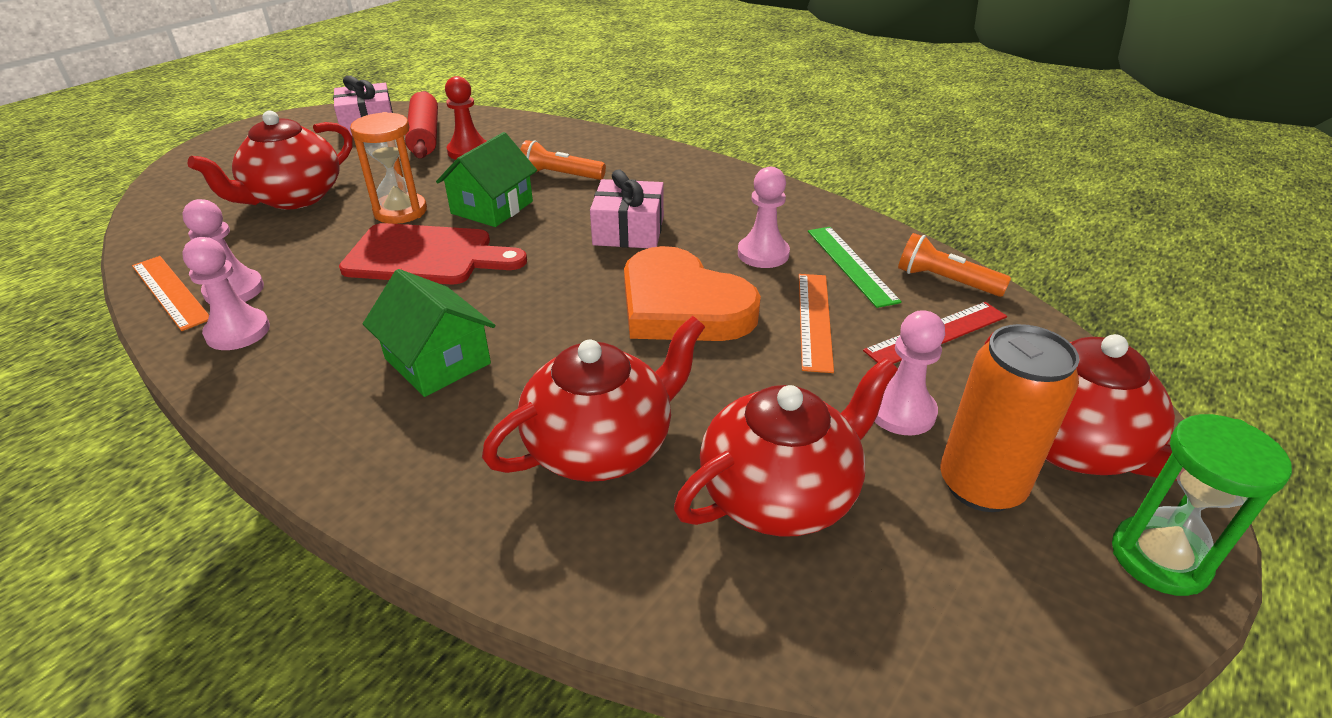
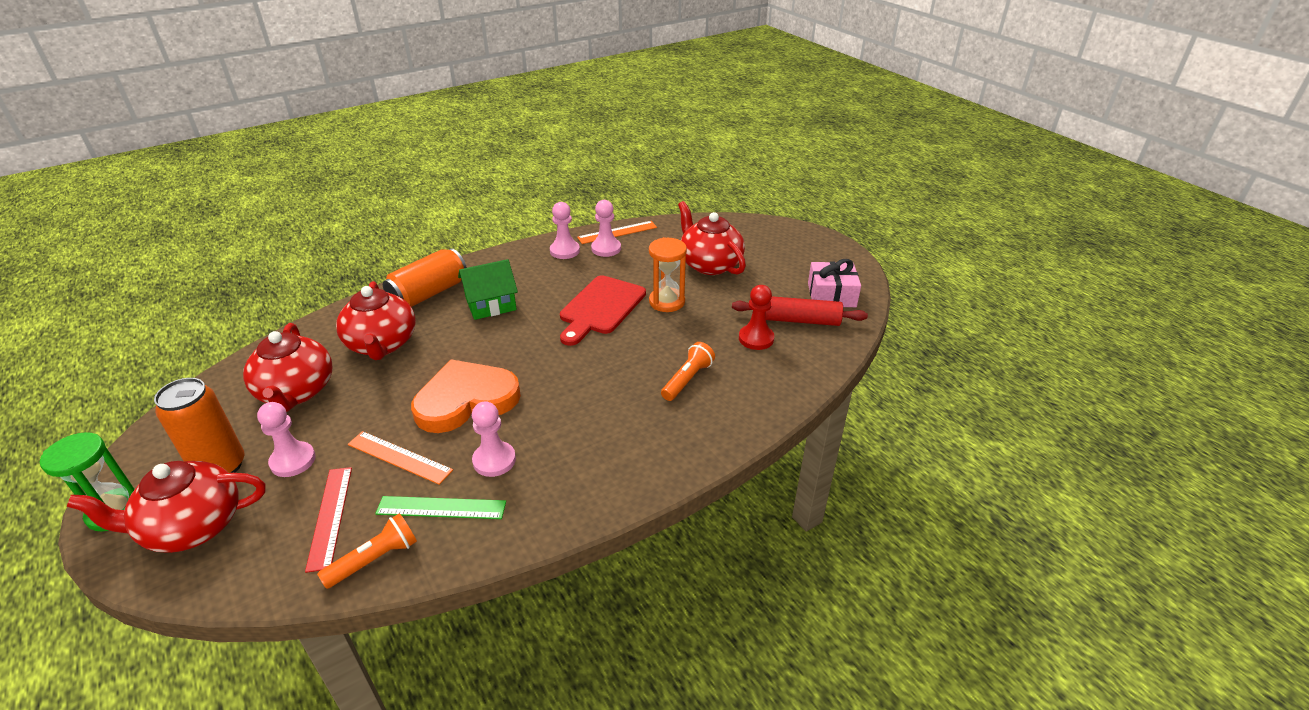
camera: 110 degrees right, 0 degrees up
(414, 455) = (429, 293): none -> orange can
(492, 207) = (650, 339): green house -> none
(629, 230) = (576, 398): pink gift -> none

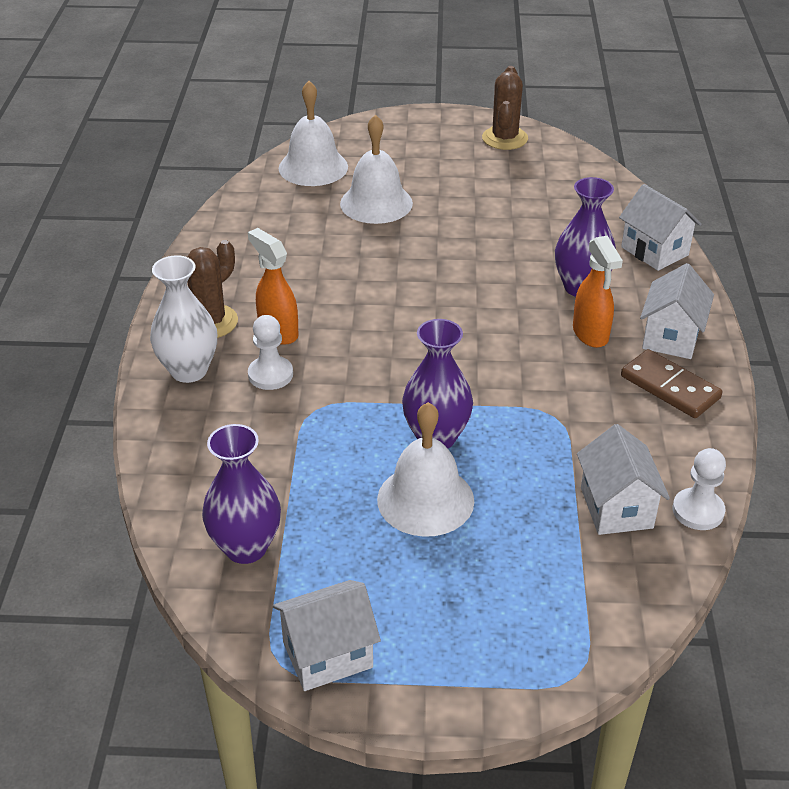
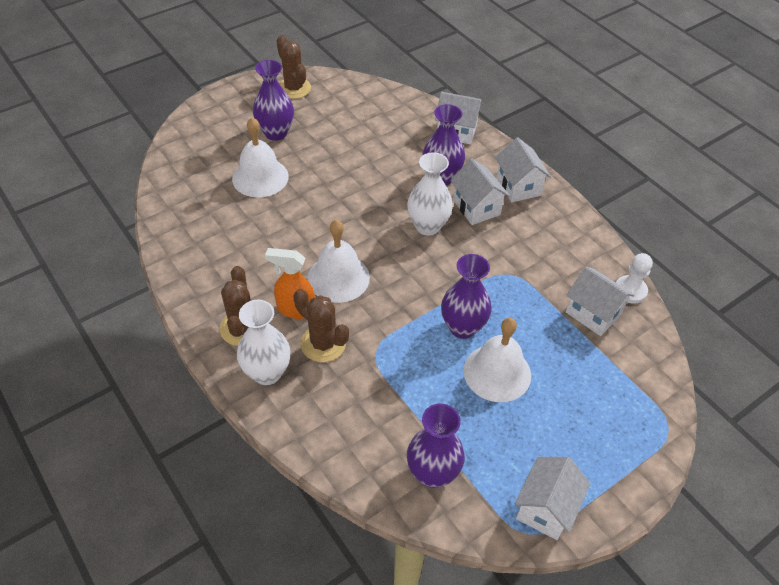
camera: 40 degrees left, 10 degrees up
(270, 375) = (323, 344): white pawn -> brown cactus
(313, 167) = (188, 169): white bell -> white bell (338, 278)
(438, 171) = (276, 133): none -> purple vase
(509, 325) = (427, 226): none -> white vase
(590, 334) = (476, 207): orange spray bottle -> white house
(670, 387) = (547, 220): brown domino -> none

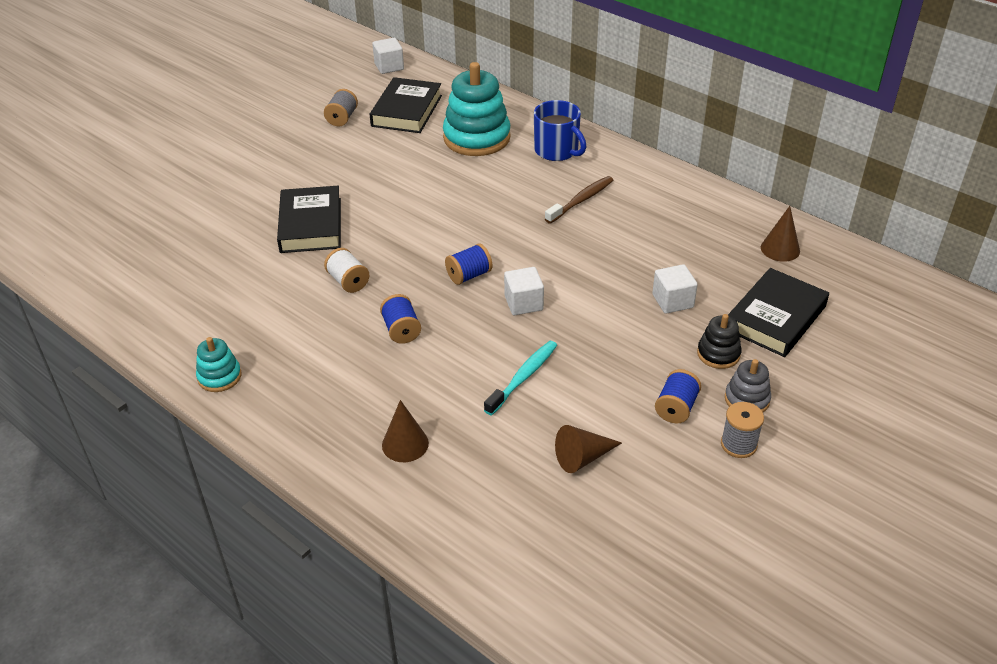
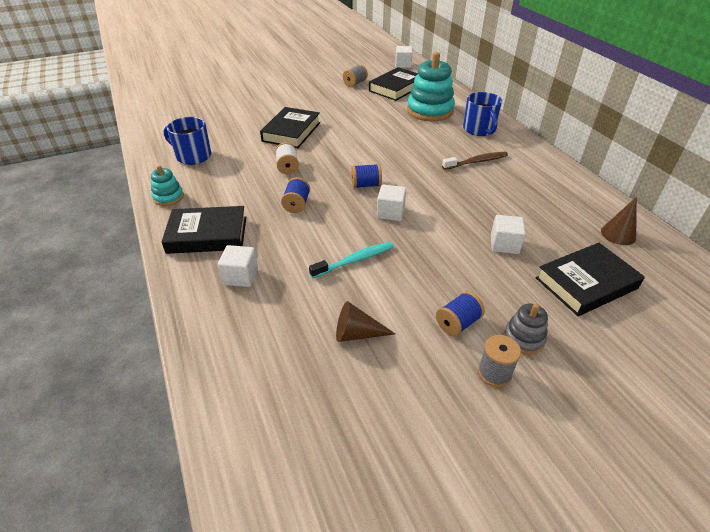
camera: 25 degrees right, 0 degrees up
(199, 306) = (192, 156): none -> blue mug
(319, 408) = (207, 235): none -> black book
(405, 444) = (240, 276): brown cone -> white cube
(718, 354) = (519, 294): black stacking toy -> none

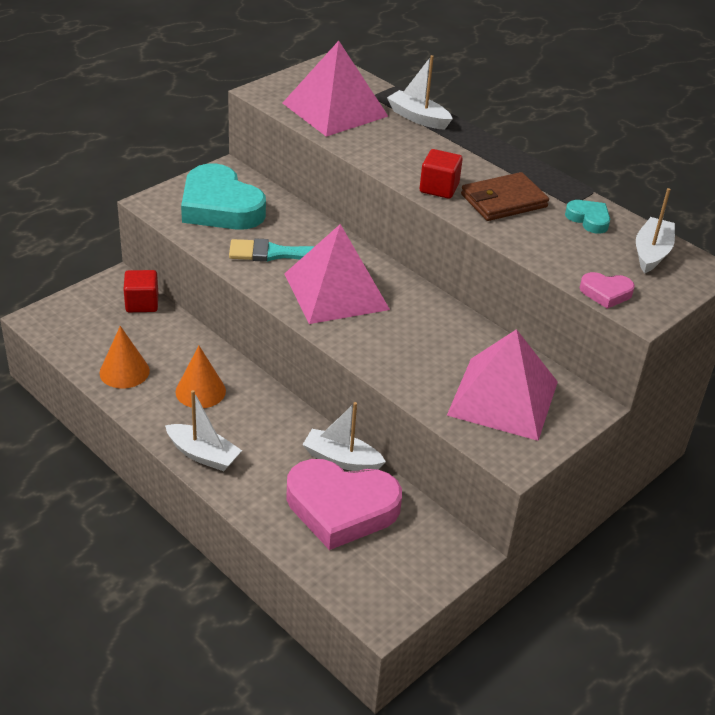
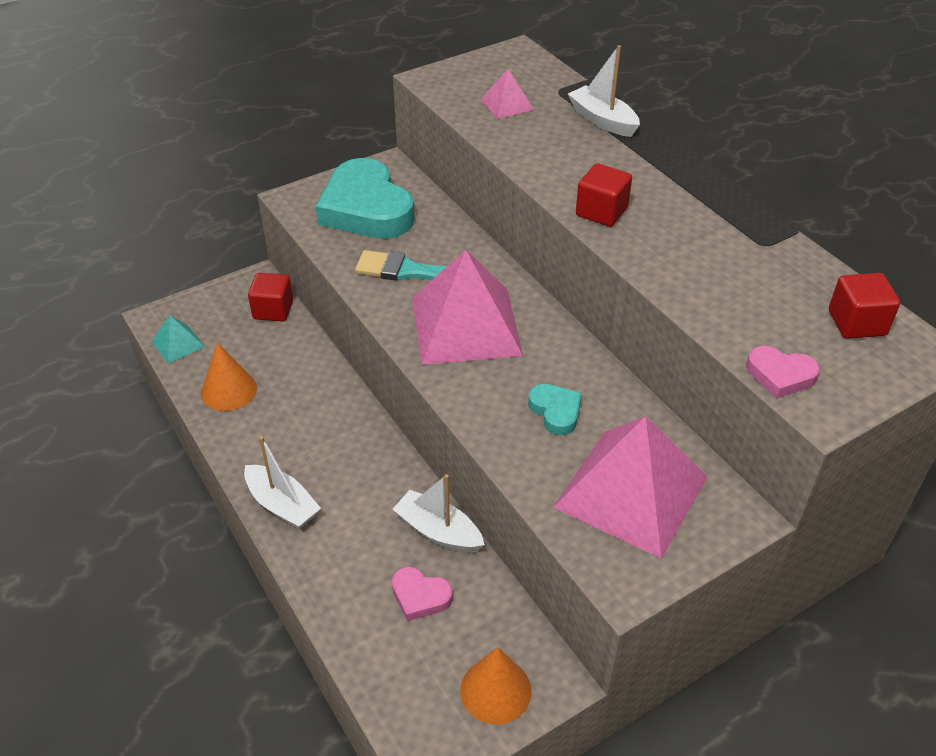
camera: 15 degrees right, 5 degrees up
(63, 338) = (178, 344): none -> turquoise pyramid
(200, 391) = (303, 423): orange cone -> orange cone (495, 690)
(335, 109) = (507, 104): pink pyramid -> pink pyramid, size x0.45
(341, 508) = (420, 596): pink heart -> pink heart, size x0.45
(503, 201) = (678, 235): brown wallet -> none
(588, 219) = (782, 268): turquoise heart -> turquoise heart (555, 411)
(651, 253) = (856, 323): white boat -> red cube

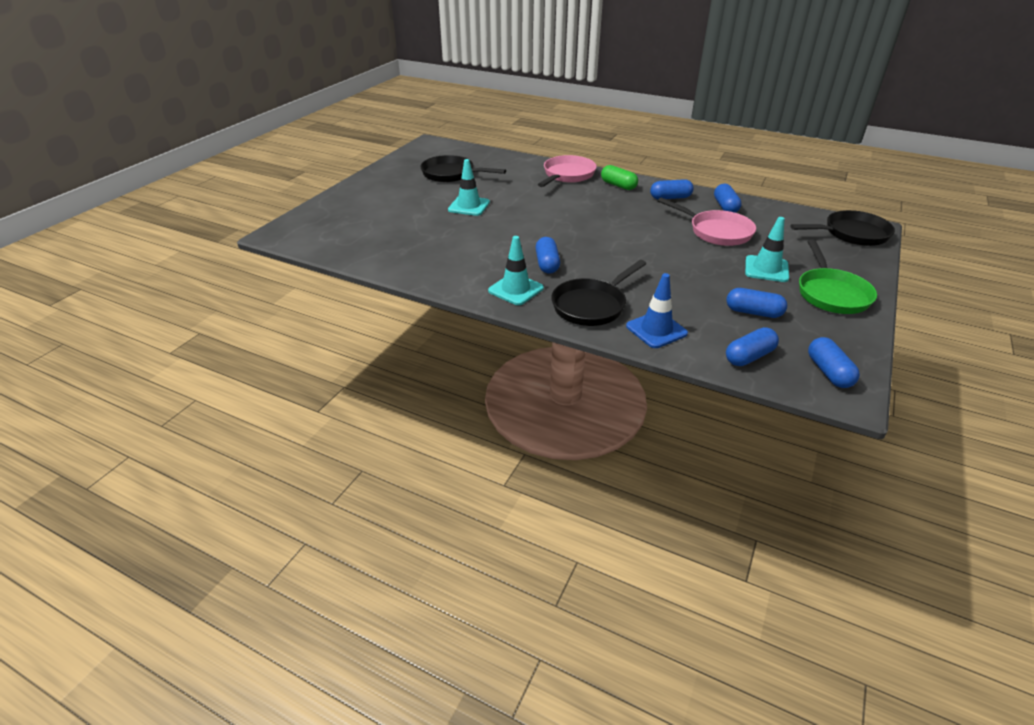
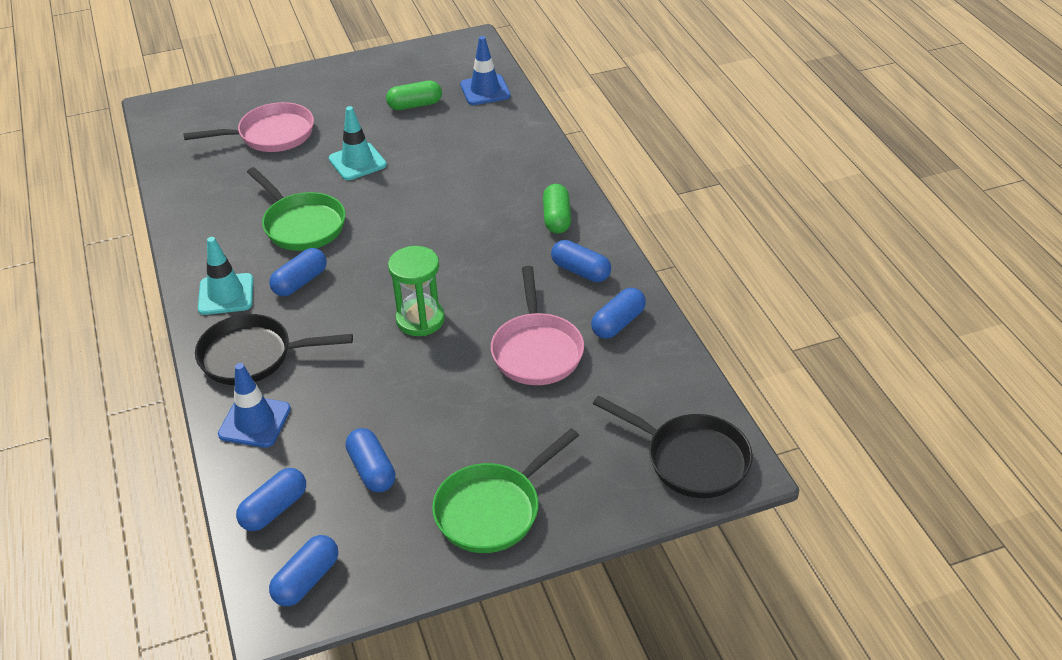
camera: 45 degrees right, 5 degrees up
(451, 174) = (415, 105): black pan -> green capsule
(478, 156) = (485, 90): none -> blue traffic cone
(494, 242) = (301, 225): none -> green pan
(567, 175) = (529, 171): pink pan -> pink pan (271, 135)
(642, 247) = (420, 319): none -> green hourglass
(749, 356) = (274, 509): blue capsule -> blue capsule turned 60 degrees counterclockwise
(766, 269) = (489, 433): turquoise traffic cone -> none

## To do
Everything above from the line containing "(509, 325) = (427, 226): none -> white vase" through the line containing "camera: 15 degrees right, 5 degrees up" must be repeated exactly, and the pictures must be left out.

## Task answer
(509, 325) = (427, 226): none -> white vase
(590, 334) = (476, 207): orange spray bottle -> white house
(670, 387) = (547, 220): brown domino -> none

camera: 25 degrees right, 0 degrees up
(199, 306) = (192, 156): none -> blue mug
(319, 408) = (207, 235): none -> black book
(405, 444) = (240, 276): brown cone -> white cube
(718, 354) = (519, 294): black stacking toy -> none

camera: 15 degrees right, 5 degrees up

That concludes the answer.